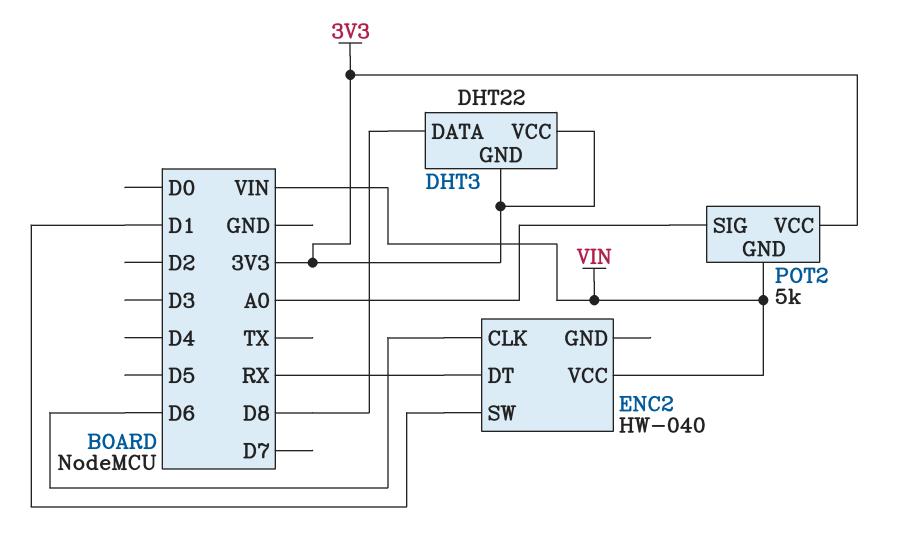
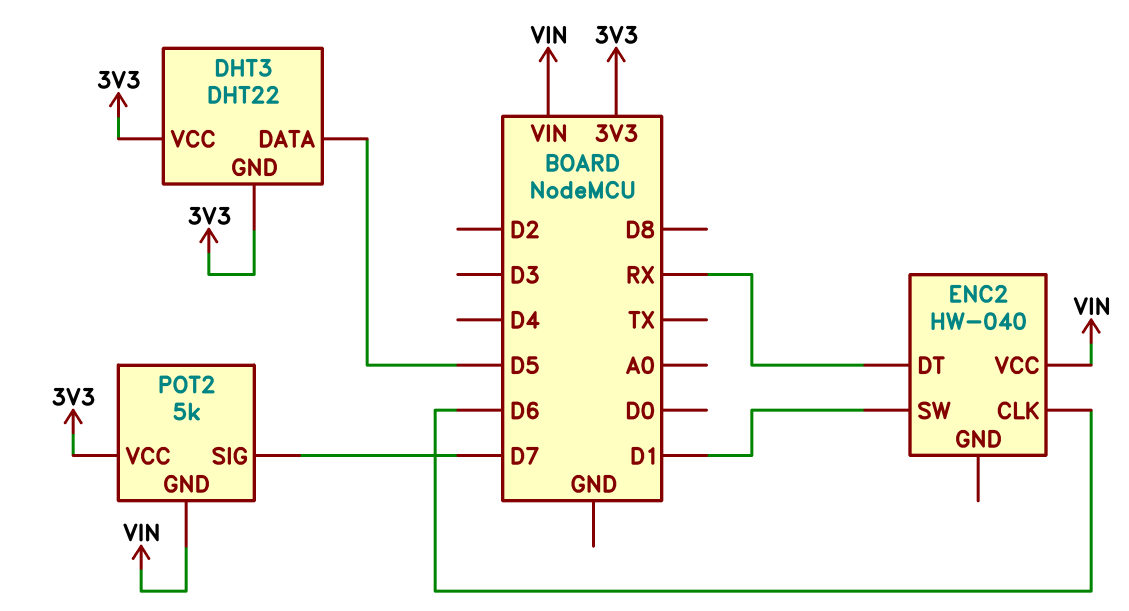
DHT3 pin DATA: D8 -> D5
POT2 pin SIG: A0 -> D7

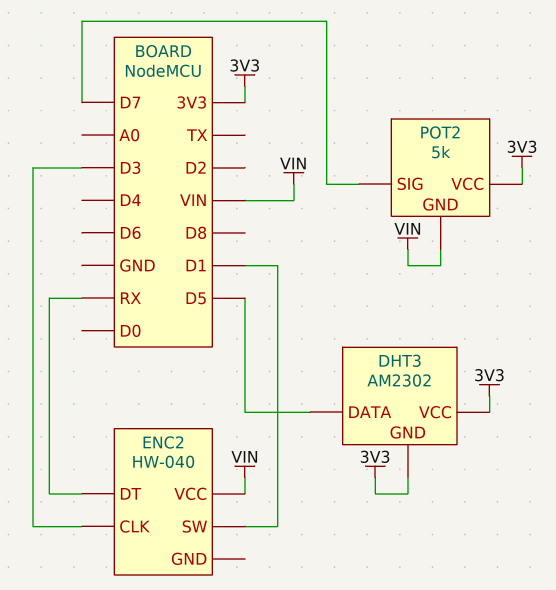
DHT3: DHT22 -> AM2302
ENC2 pin CLK: D6 -> D3

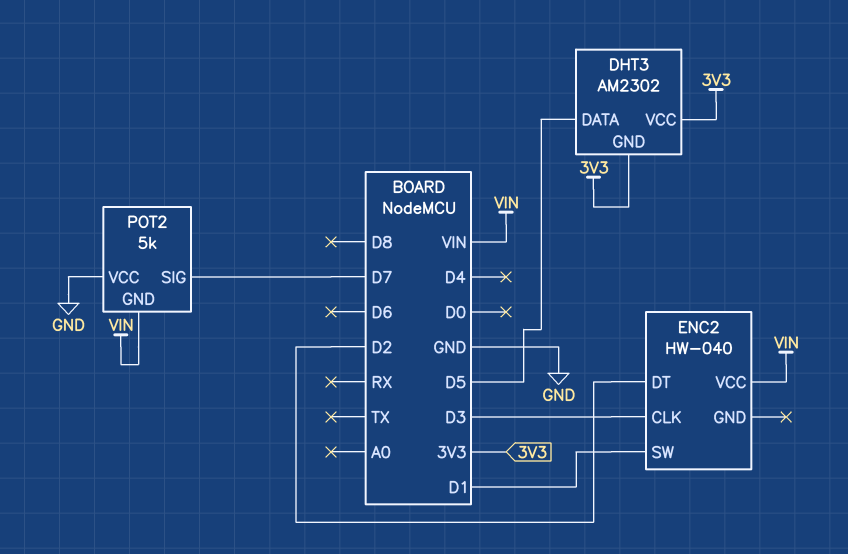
ENC2 pin DT: RX -> D2
POT2 pin VCC: 3V3 -> GND

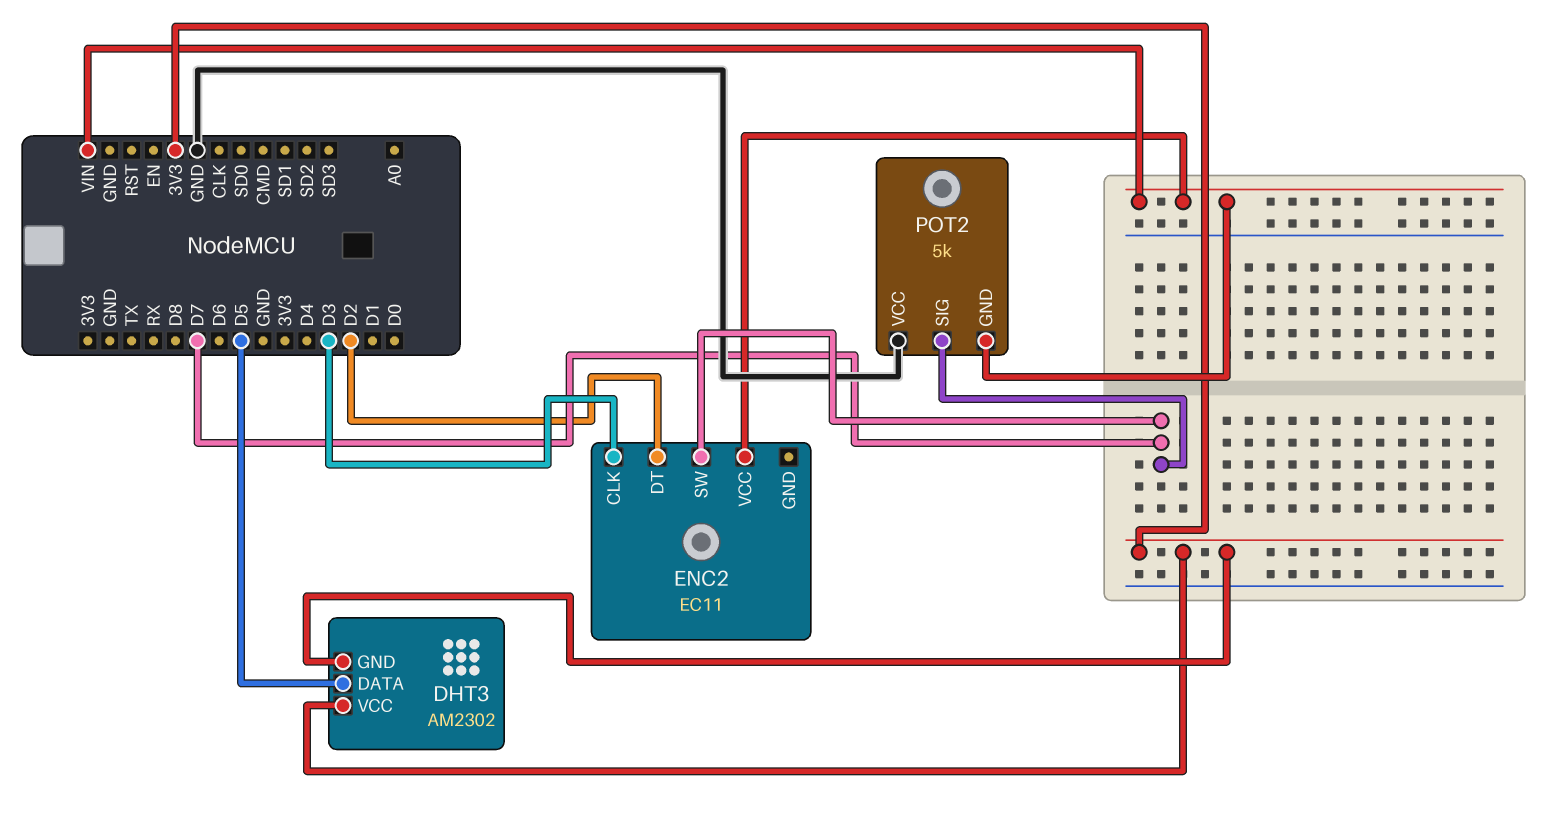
ENC2: HW-040 -> EC11
ENC2 pin SW: D1 -> D7

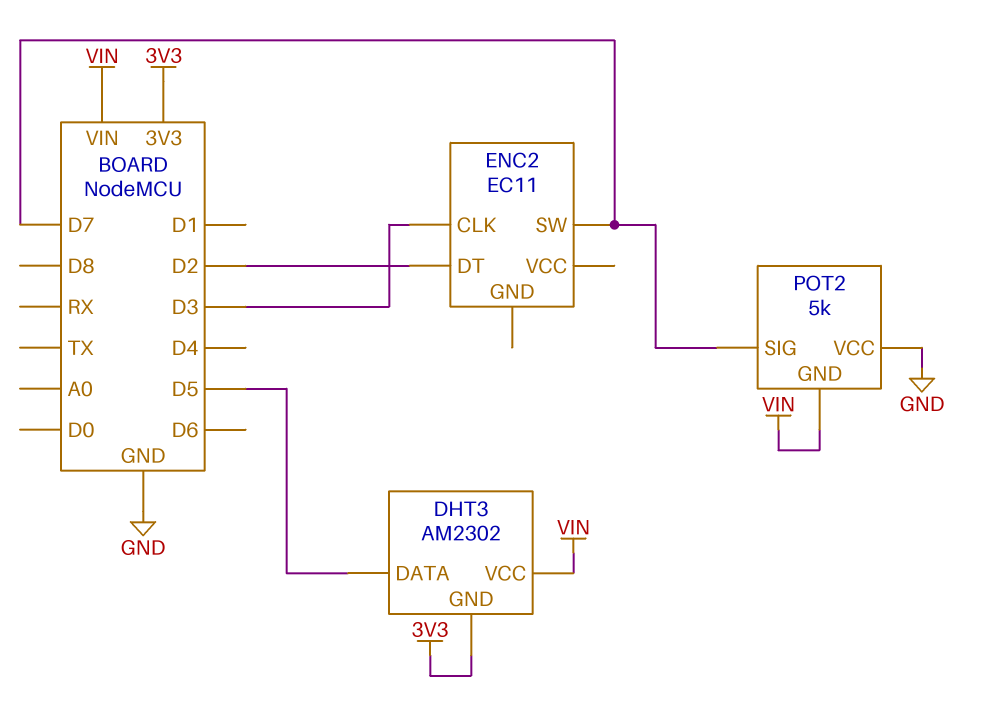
DHT3 pin VCC: 3V3 -> VIN
ENC2 pin VCC: VIN -> none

_ _ _ _

**About this exercise**
Copy the final portion of the records: every line from the one containing "POT2 pin SIG: A0 -> D7" through the last, word for word, without pictures.

**Task solution**
POT2 pin SIG: A0 -> D7

DHT3: DHT22 -> AM2302
ENC2 pin CLK: D6 -> D3

ENC2 pin DT: RX -> D2
POT2 pin VCC: 3V3 -> GND

ENC2: HW-040 -> EC11
ENC2 pin SW: D1 -> D7

DHT3 pin VCC: 3V3 -> VIN
ENC2 pin VCC: VIN -> none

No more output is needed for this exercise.